Before-and-after object listings:
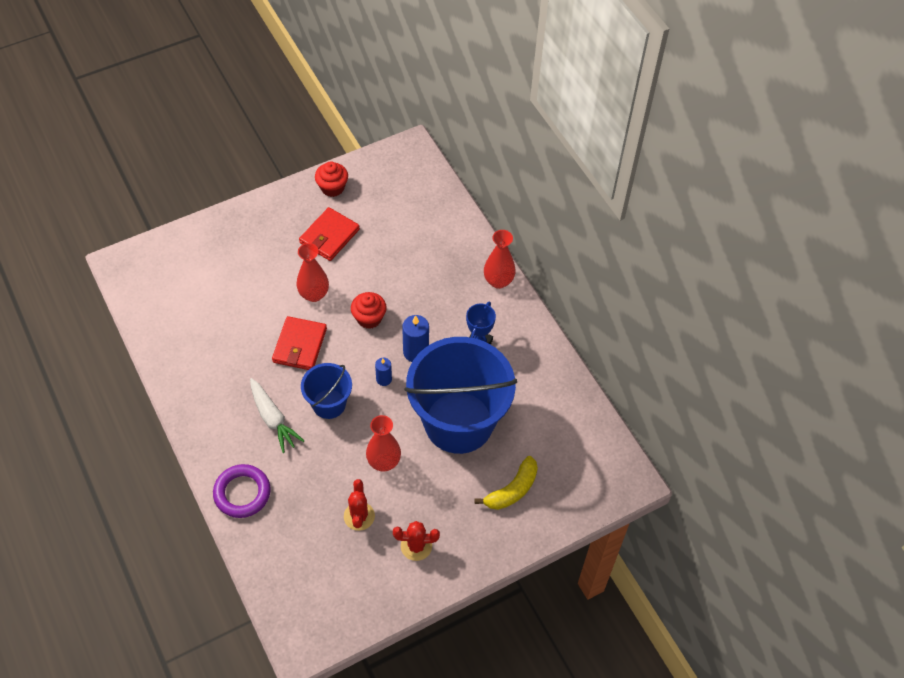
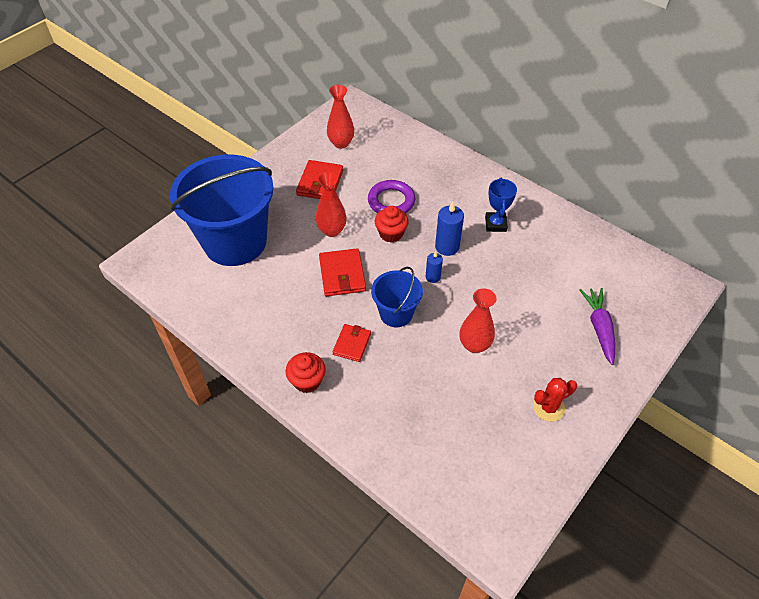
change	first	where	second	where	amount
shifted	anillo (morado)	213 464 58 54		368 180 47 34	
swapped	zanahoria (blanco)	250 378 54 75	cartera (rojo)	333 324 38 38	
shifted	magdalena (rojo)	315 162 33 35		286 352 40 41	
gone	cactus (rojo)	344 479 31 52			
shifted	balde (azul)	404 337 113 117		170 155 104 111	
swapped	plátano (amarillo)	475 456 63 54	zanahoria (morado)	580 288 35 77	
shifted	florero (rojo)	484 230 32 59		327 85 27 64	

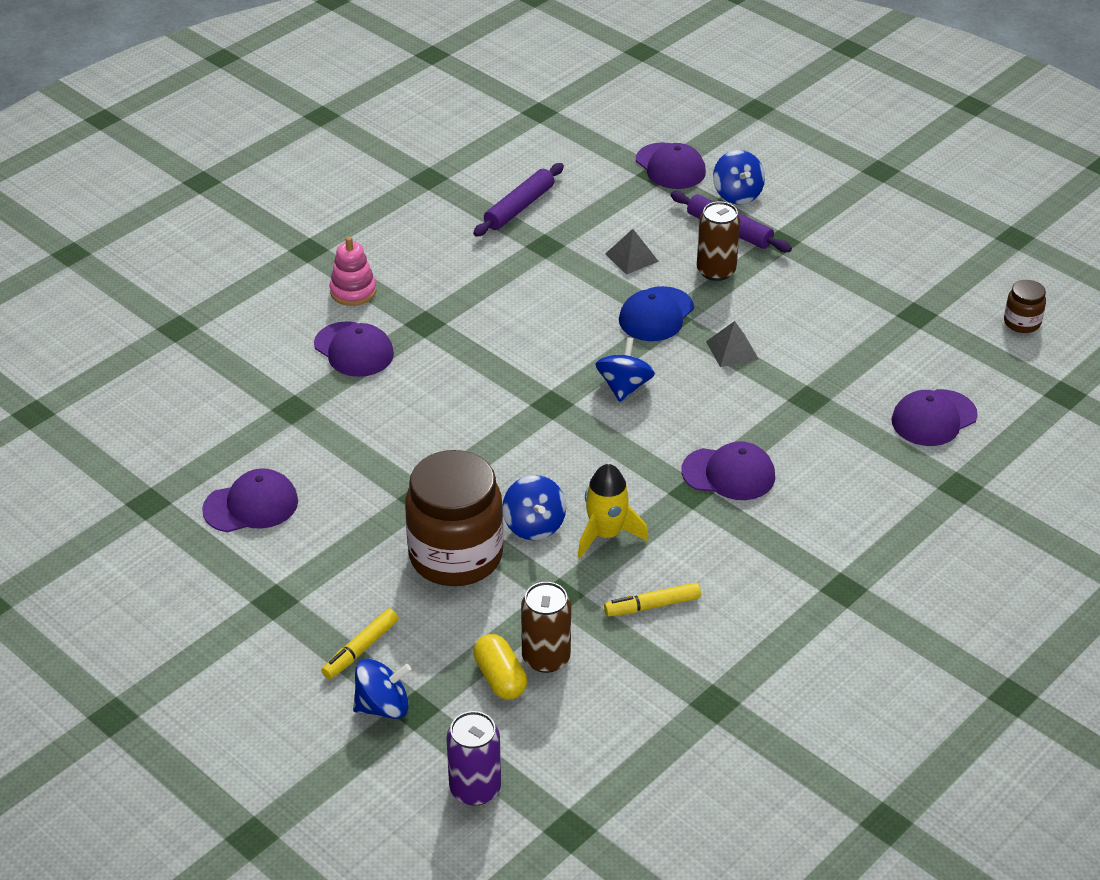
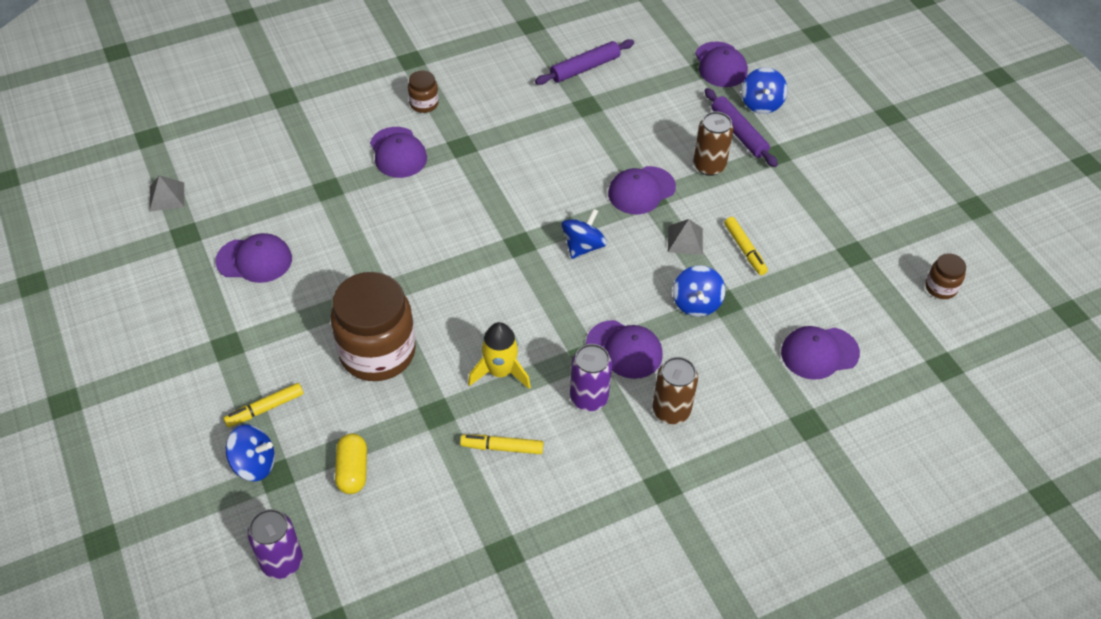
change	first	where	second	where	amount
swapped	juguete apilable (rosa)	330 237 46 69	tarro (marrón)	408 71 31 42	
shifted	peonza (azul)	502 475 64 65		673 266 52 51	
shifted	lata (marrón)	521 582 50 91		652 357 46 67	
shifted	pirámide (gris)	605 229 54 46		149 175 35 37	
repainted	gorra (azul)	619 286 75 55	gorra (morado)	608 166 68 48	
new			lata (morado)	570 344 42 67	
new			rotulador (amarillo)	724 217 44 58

- ASSIGNMENT
Return every line above that contains the word "zanahoria".

- TASK RESPONSE
swapped	zanahoria (blanco)	250 378 54 75	cartera (rojo)	333 324 38 38	
swapped	plátano (amarillo)	475 456 63 54	zanahoria (morado)	580 288 35 77	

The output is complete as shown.